── MATERIAL PROVIDED
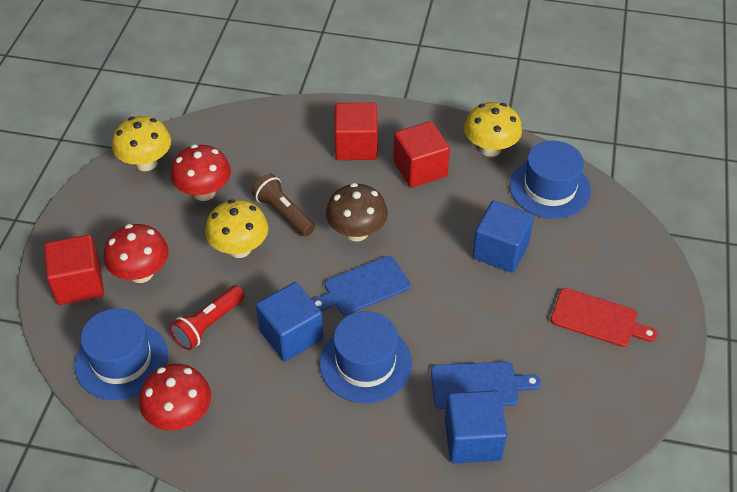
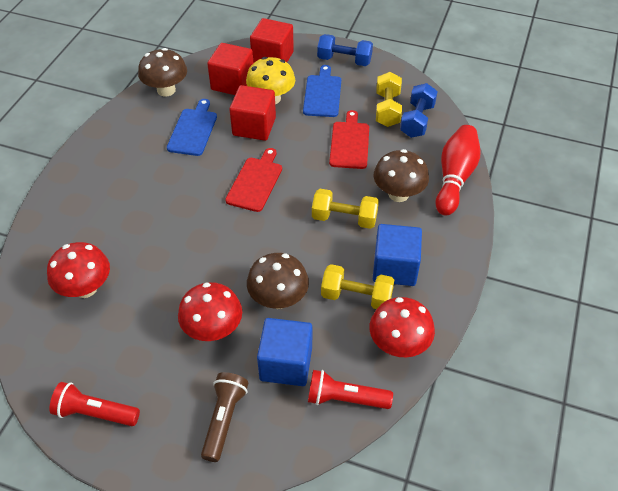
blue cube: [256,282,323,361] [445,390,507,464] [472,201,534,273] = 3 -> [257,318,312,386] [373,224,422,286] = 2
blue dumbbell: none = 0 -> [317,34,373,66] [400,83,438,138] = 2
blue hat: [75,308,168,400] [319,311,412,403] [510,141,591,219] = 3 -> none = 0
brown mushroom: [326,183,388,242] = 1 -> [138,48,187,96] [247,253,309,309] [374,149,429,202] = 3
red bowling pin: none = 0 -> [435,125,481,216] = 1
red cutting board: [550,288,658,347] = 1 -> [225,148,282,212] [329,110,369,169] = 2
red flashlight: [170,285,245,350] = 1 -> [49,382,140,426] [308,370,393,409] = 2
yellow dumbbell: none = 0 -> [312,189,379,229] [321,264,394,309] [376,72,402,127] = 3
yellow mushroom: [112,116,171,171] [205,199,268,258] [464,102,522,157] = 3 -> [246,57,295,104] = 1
────
── MATERIAL PROVIDED
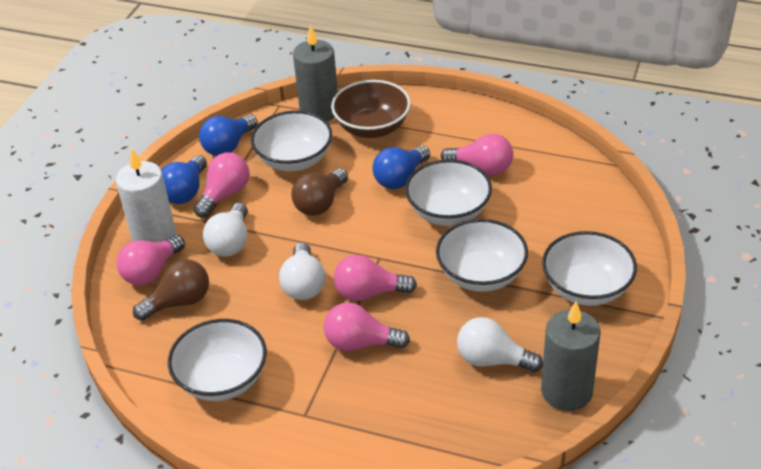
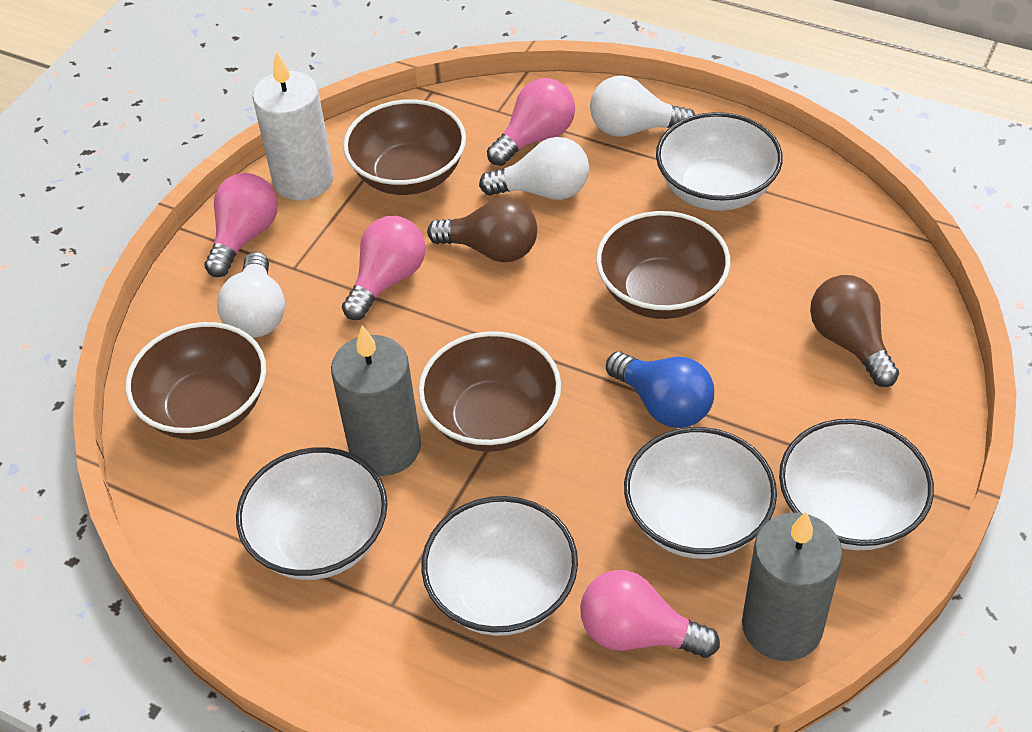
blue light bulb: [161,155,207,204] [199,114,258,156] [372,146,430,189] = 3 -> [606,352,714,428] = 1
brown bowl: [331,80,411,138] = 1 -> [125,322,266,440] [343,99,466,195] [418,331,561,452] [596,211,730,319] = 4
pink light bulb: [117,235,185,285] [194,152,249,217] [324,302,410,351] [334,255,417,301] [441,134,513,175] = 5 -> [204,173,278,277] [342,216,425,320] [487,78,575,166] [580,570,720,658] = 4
────
── MATERIAL PROVIDED
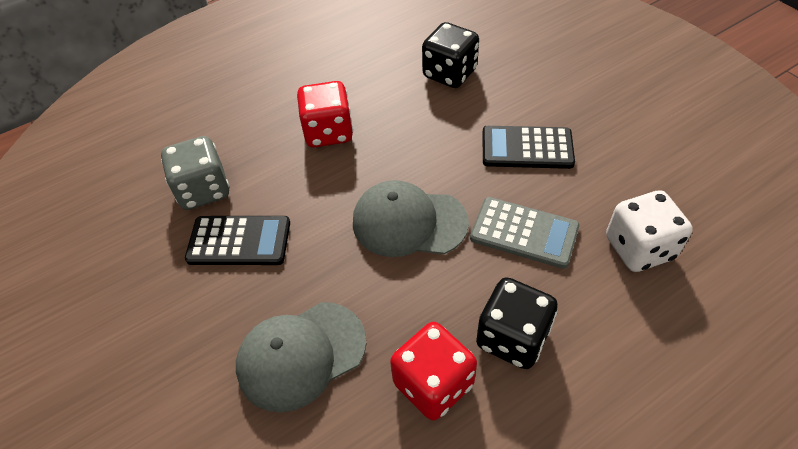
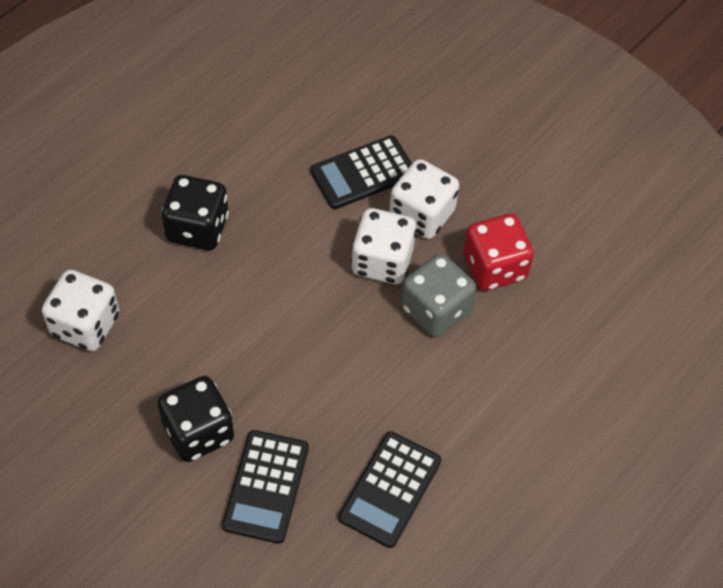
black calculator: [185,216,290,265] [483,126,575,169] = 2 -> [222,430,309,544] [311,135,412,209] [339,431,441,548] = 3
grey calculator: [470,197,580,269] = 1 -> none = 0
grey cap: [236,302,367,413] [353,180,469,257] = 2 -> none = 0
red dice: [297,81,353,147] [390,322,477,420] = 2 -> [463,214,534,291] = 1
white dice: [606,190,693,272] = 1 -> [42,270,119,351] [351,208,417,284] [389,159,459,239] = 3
────
◆ **PROBLEM**: Using the entries above, return exactly the lines from the line with "brown bowl: [331,80,411,138]" to the line with "pink light bulb: [117,235,185,285]", counting both of those lines.

◆ **EXERCISE OUTPUT**:
brown bowl: [331,80,411,138] = 1 -> [125,322,266,440] [343,99,466,195] [418,331,561,452] [596,211,730,319] = 4
pink light bulb: [117,235,185,285] [194,152,249,217] [324,302,410,351] [334,255,417,301] [441,134,513,175] = 5 -> [204,173,278,277] [342,216,425,320] [487,78,575,166] [580,570,720,658] = 4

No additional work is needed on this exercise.